Search the entries for the word "cone" and pull out each line that has it.

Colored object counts
● ● ● ● ●

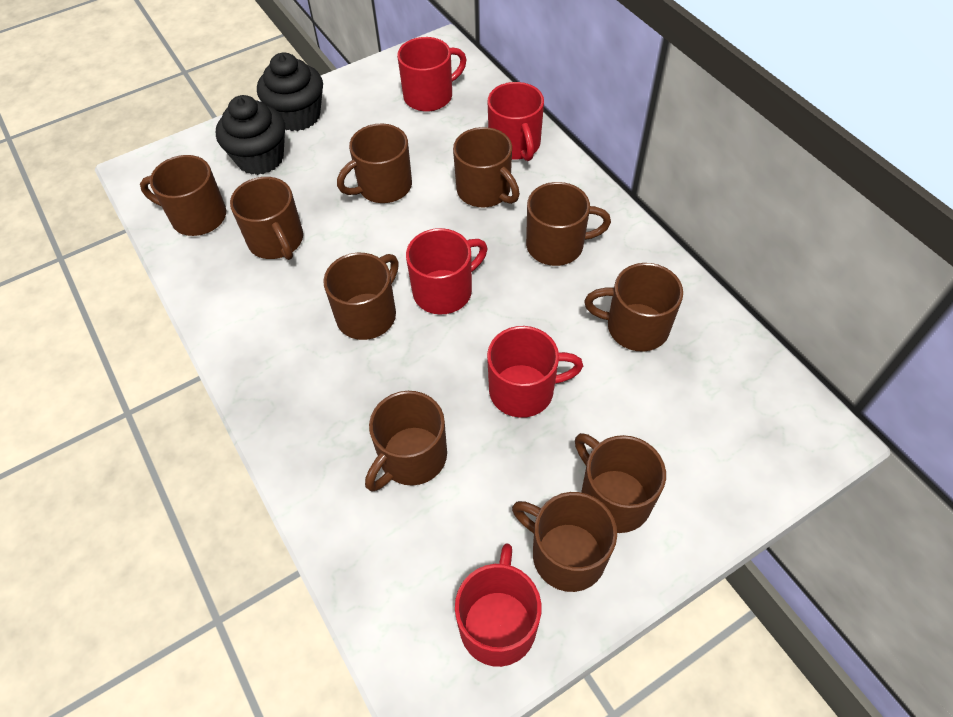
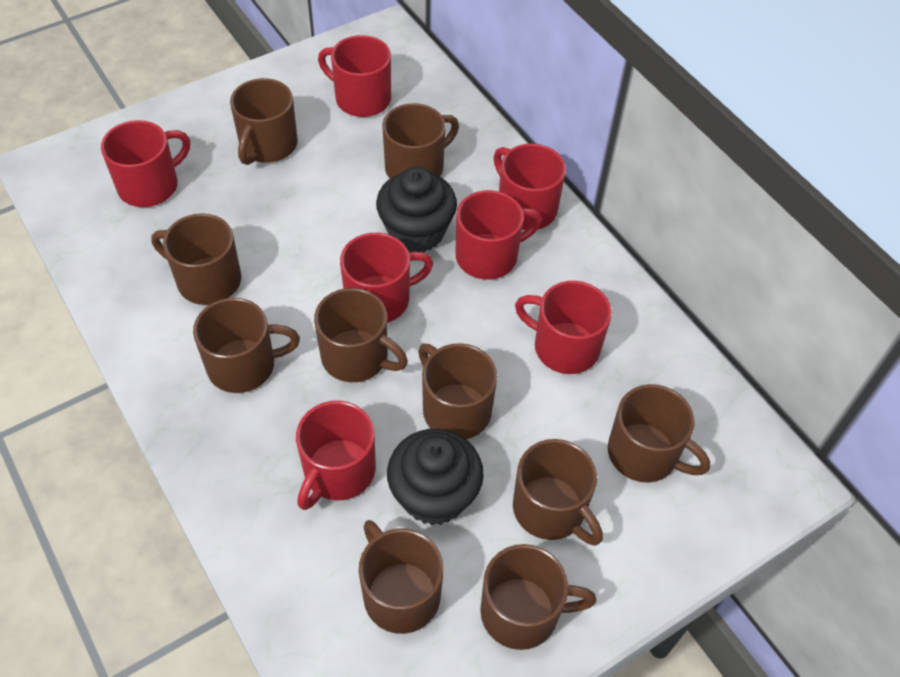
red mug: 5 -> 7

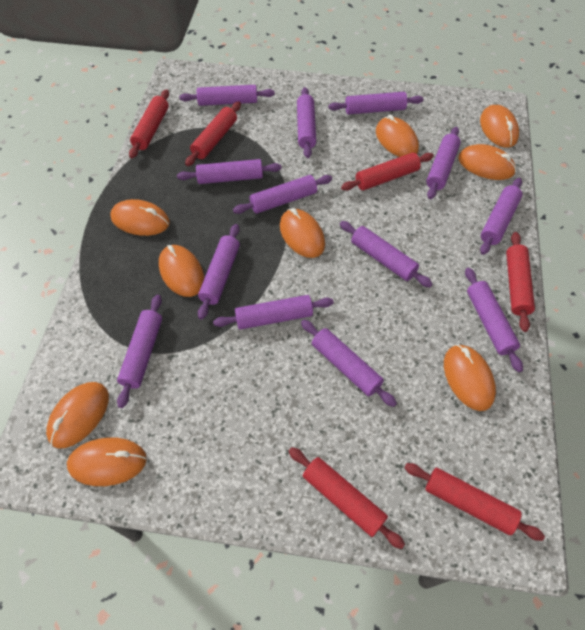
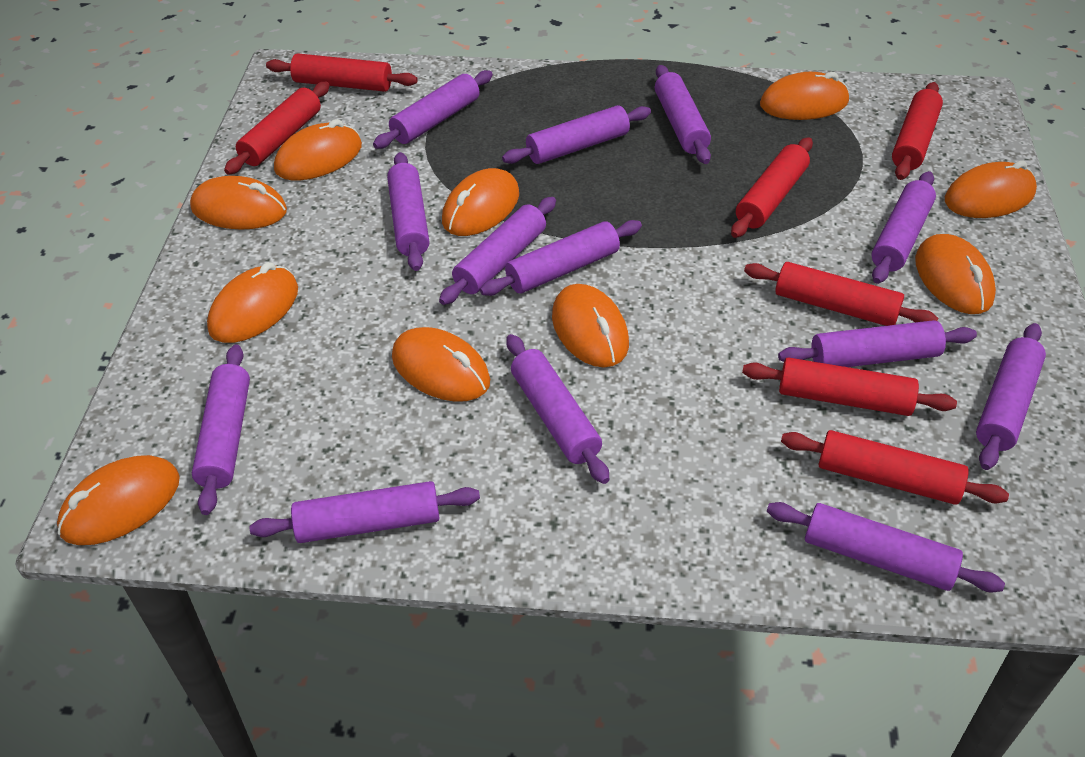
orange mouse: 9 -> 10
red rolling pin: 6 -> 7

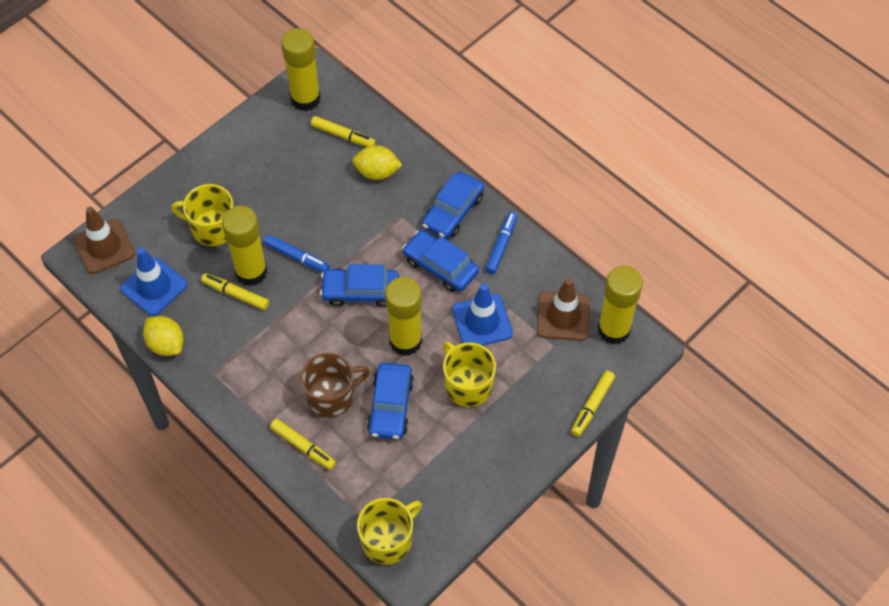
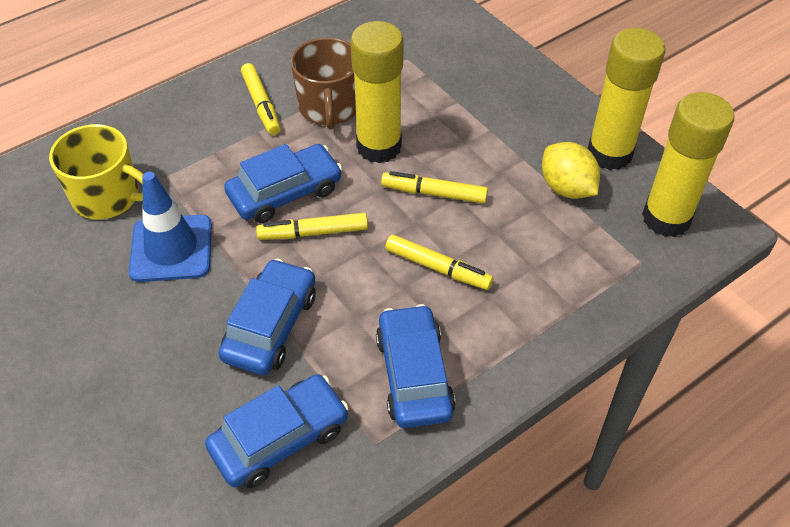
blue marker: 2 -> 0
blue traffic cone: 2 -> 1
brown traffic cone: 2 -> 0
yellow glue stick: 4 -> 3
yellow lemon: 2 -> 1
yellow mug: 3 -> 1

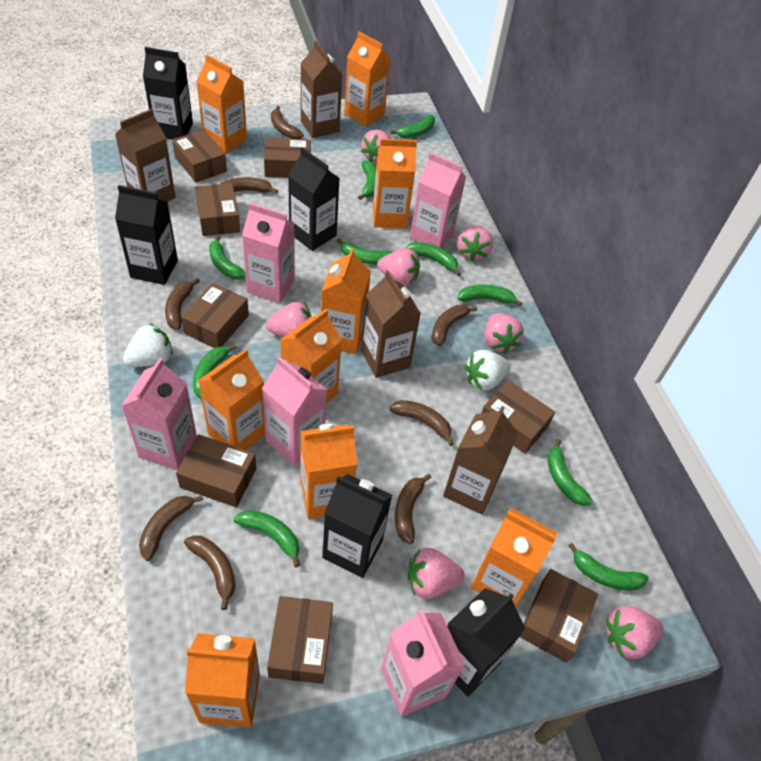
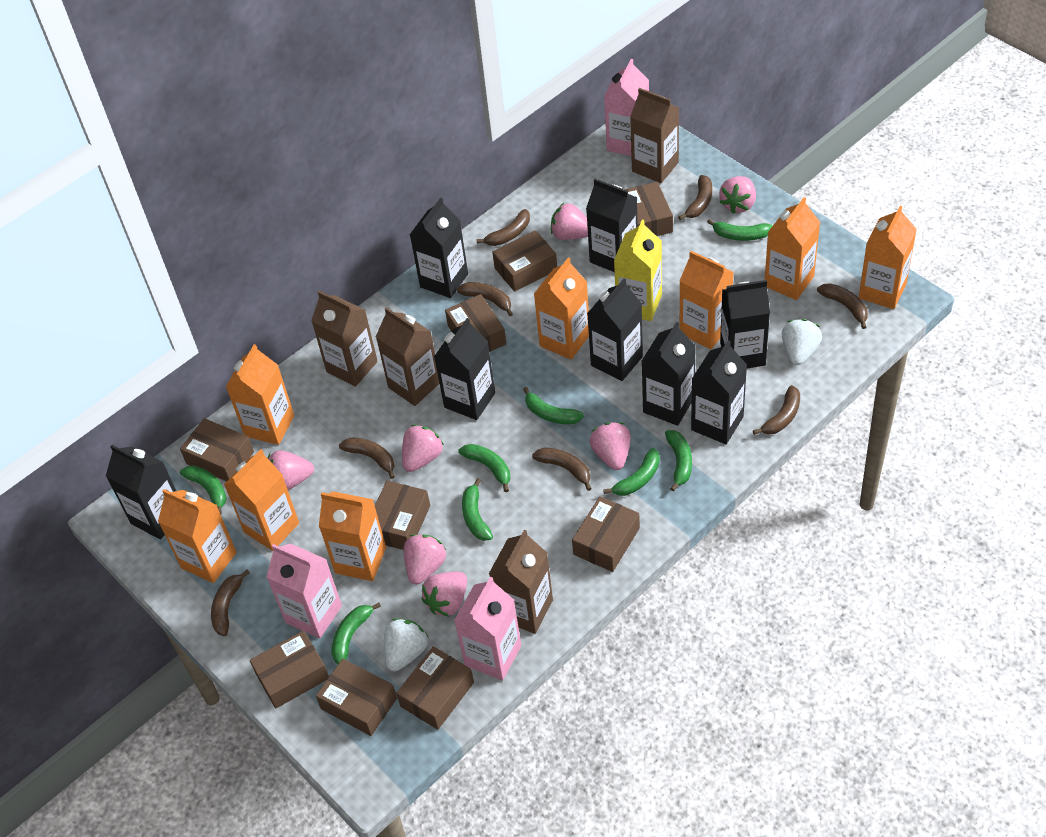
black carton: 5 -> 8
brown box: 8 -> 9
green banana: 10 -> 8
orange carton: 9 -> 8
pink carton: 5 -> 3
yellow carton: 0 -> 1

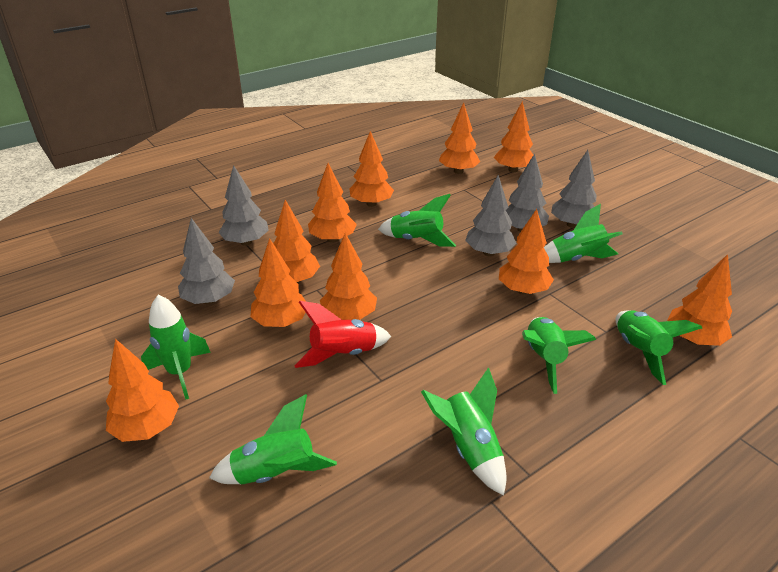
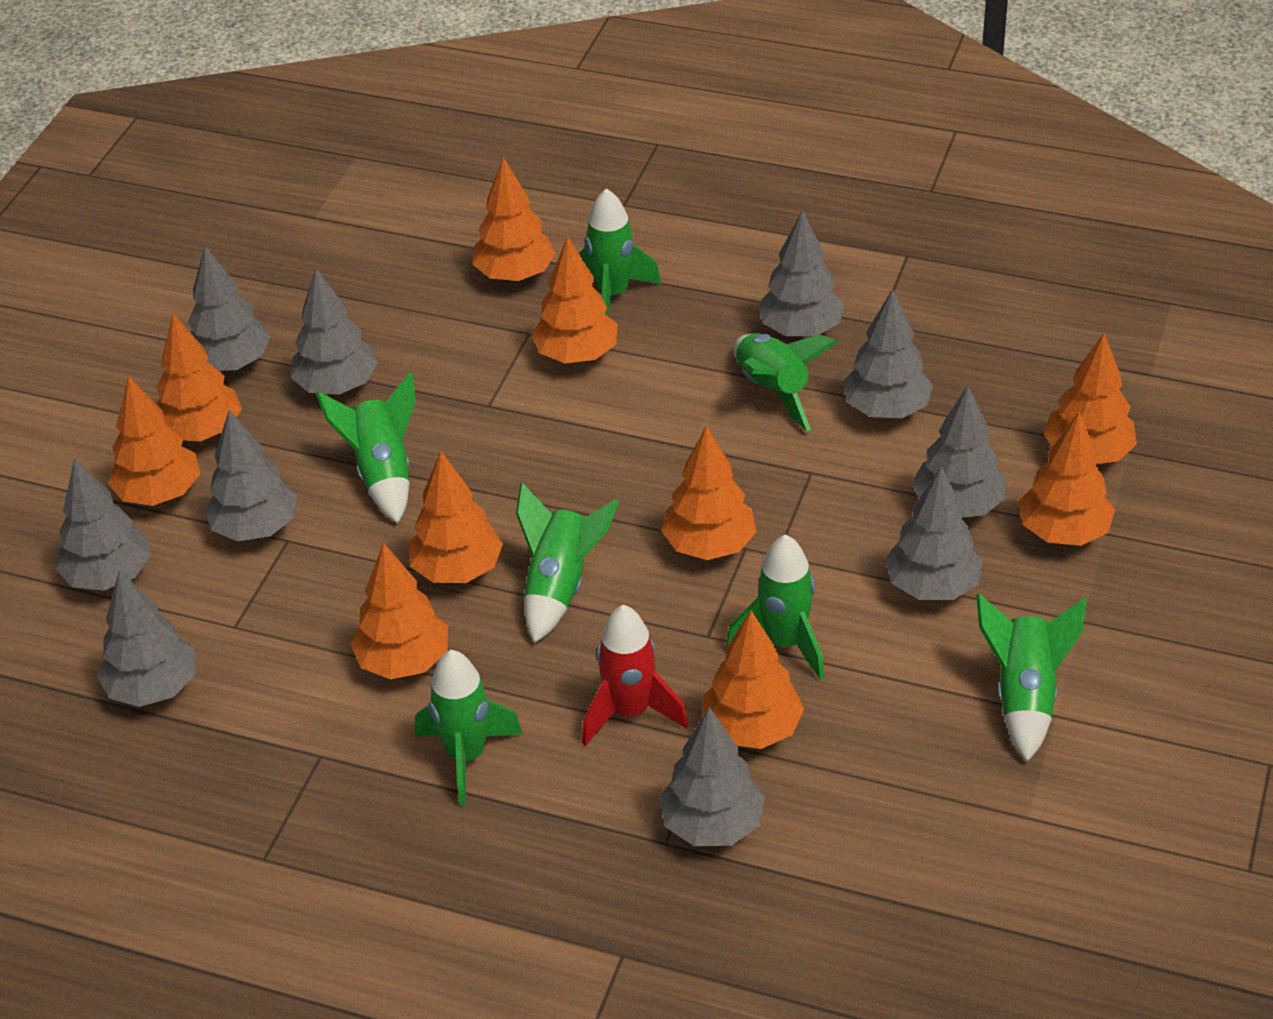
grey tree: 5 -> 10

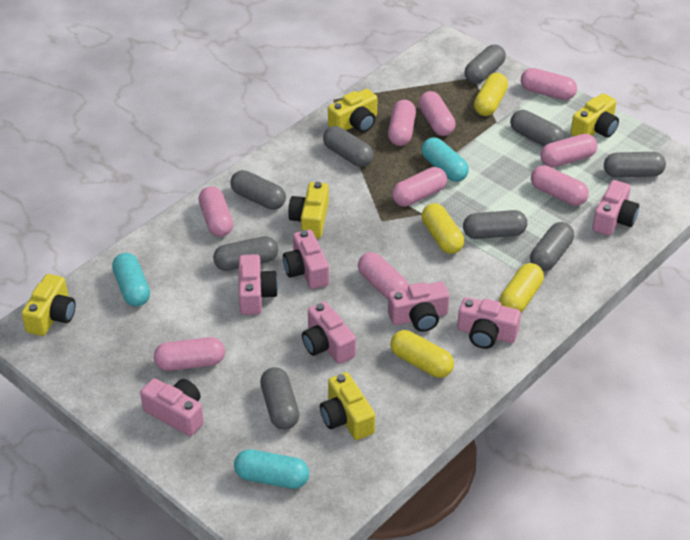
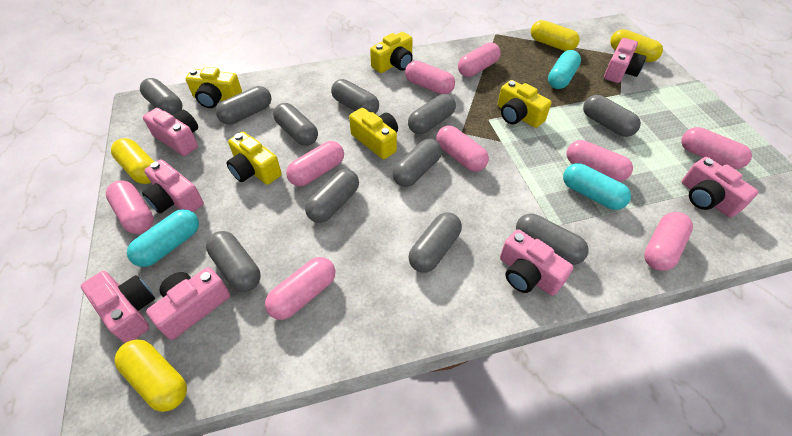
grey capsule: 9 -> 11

● ● ● ● ●

--- THE ANSWER ---
blue traffic cone: 2 -> 1
brown traffic cone: 2 -> 0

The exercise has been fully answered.